** Opening Data block **

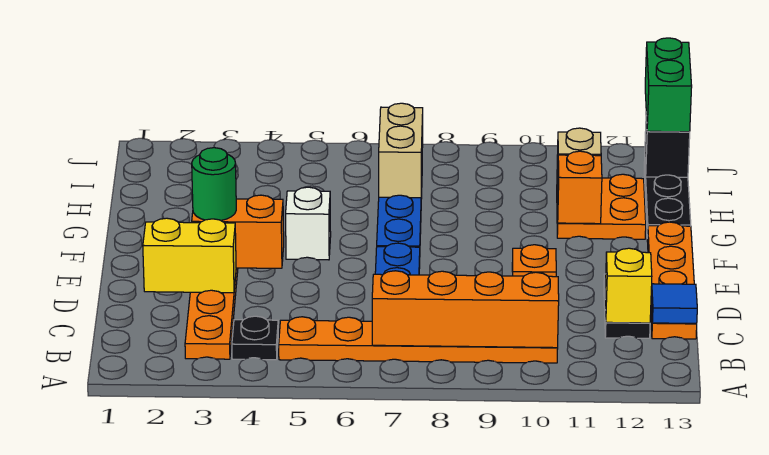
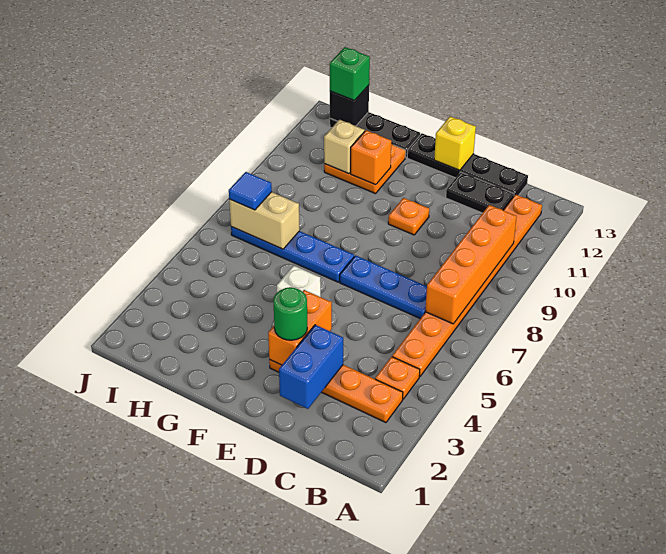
black plate B4 level 1 -> orange plate B4 level 1
orange plate B5:B10 level 1 -> orange plate B5:B12 level 1
yellow brick C12 level 2 -> yellow brick E13 level 2
orange plate C13:F13 level 1 -> black plate C13:F13 level 1
blue tile C13 level 2 -> blue tile I7 level 3
yellow brick D2:D3 level 2 -> blue brick D2:D3 level 2
green brick I13:J13 level 3 -> green brick I13 level 3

** Closing Data block **

# Action item
Reproduce every record in full. Leave out the images.

# Task response
black plate B4 level 1 -> orange plate B4 level 1
orange plate B5:B10 level 1 -> orange plate B5:B12 level 1
yellow brick C12 level 2 -> yellow brick E13 level 2
orange plate C13:F13 level 1 -> black plate C13:F13 level 1
blue tile C13 level 2 -> blue tile I7 level 3
yellow brick D2:D3 level 2 -> blue brick D2:D3 level 2
green brick I13:J13 level 3 -> green brick I13 level 3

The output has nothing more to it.